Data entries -
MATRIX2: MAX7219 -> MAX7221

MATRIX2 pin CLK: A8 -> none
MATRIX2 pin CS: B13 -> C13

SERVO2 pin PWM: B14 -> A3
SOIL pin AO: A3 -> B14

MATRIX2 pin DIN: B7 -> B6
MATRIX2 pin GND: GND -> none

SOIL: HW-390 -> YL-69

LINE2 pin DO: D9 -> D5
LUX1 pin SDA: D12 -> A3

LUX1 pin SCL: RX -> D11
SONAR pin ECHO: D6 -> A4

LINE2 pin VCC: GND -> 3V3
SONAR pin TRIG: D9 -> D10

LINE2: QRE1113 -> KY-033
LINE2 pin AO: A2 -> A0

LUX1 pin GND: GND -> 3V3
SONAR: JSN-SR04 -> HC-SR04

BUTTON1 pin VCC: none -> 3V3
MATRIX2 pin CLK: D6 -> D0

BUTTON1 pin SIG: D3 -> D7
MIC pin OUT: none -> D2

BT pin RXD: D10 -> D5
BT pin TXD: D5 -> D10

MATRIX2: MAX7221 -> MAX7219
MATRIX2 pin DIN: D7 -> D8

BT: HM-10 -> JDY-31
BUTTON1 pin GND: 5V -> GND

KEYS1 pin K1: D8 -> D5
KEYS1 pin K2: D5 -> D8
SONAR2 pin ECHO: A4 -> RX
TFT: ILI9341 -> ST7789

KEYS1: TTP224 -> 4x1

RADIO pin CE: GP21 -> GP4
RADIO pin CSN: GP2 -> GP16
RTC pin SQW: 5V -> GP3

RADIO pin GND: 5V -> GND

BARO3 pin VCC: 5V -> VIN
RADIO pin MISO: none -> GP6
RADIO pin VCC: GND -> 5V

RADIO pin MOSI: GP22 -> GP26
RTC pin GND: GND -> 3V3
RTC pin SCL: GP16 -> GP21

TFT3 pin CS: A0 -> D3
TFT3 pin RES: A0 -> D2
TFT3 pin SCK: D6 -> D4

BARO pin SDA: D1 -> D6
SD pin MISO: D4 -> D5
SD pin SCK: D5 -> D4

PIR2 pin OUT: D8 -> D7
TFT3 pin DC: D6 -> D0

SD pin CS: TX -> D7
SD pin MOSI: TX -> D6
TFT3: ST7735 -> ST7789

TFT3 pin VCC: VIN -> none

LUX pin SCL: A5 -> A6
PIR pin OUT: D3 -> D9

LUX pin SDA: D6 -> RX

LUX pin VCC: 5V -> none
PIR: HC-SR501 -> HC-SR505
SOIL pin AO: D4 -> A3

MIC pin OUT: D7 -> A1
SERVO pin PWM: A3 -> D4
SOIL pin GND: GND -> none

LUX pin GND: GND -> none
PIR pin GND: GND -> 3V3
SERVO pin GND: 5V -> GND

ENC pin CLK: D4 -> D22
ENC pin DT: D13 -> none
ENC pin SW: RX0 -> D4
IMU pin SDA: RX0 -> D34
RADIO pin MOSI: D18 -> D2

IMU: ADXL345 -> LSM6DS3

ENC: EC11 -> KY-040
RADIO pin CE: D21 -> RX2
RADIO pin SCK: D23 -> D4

REQUIREMENT - Lines before the one containing "MATRIX2 pin GND: GND -> none" are to be left out; that line and every line after it through the end of the data should be copied exactly.

WRITTEN RESPONSE -
MATRIX2 pin GND: GND -> none

SOIL: HW-390 -> YL-69

LINE2 pin DO: D9 -> D5
LUX1 pin SDA: D12 -> A3

LUX1 pin SCL: RX -> D11
SONAR pin ECHO: D6 -> A4

LINE2 pin VCC: GND -> 3V3
SONAR pin TRIG: D9 -> D10

LINE2: QRE1113 -> KY-033
LINE2 pin AO: A2 -> A0

LUX1 pin GND: GND -> 3V3
SONAR: JSN-SR04 -> HC-SR04

BUTTON1 pin VCC: none -> 3V3
MATRIX2 pin CLK: D6 -> D0

BUTTON1 pin SIG: D3 -> D7
MIC pin OUT: none -> D2

BT pin RXD: D10 -> D5
BT pin TXD: D5 -> D10

MATRIX2: MAX7221 -> MAX7219
MATRIX2 pin DIN: D7 -> D8

BT: HM-10 -> JDY-31
BUTTON1 pin GND: 5V -> GND

KEYS1 pin K1: D8 -> D5
KEYS1 pin K2: D5 -> D8
SONAR2 pin ECHO: A4 -> RX
TFT: ILI9341 -> ST7789

KEYS1: TTP224 -> 4x1

RADIO pin CE: GP21 -> GP4
RADIO pin CSN: GP2 -> GP16
RTC pin SQW: 5V -> GP3

RADIO pin GND: 5V -> GND

BARO3 pin VCC: 5V -> VIN
RADIO pin MISO: none -> GP6
RADIO pin VCC: GND -> 5V

RADIO pin MOSI: GP22 -> GP26
RTC pin GND: GND -> 3V3
RTC pin SCL: GP16 -> GP21

TFT3 pin CS: A0 -> D3
TFT3 pin RES: A0 -> D2
TFT3 pin SCK: D6 -> D4

BARO pin SDA: D1 -> D6
SD pin MISO: D4 -> D5
SD pin SCK: D5 -> D4

PIR2 pin OUT: D8 -> D7
TFT3 pin DC: D6 -> D0

SD pin CS: TX -> D7
SD pin MOSI: TX -> D6
TFT3: ST7735 -> ST7789

TFT3 pin VCC: VIN -> none

LUX pin SCL: A5 -> A6
PIR pin OUT: D3 -> D9

LUX pin SDA: D6 -> RX

LUX pin VCC: 5V -> none
PIR: HC-SR501 -> HC-SR505
SOIL pin AO: D4 -> A3

MIC pin OUT: D7 -> A1
SERVO pin PWM: A3 -> D4
SOIL pin GND: GND -> none

LUX pin GND: GND -> none
PIR pin GND: GND -> 3V3
SERVO pin GND: 5V -> GND

ENC pin CLK: D4 -> D22
ENC pin DT: D13 -> none
ENC pin SW: RX0 -> D4
IMU pin SDA: RX0 -> D34
RADIO pin MOSI: D18 -> D2

IMU: ADXL345 -> LSM6DS3

ENC: EC11 -> KY-040
RADIO pin CE: D21 -> RX2
RADIO pin SCK: D23 -> D4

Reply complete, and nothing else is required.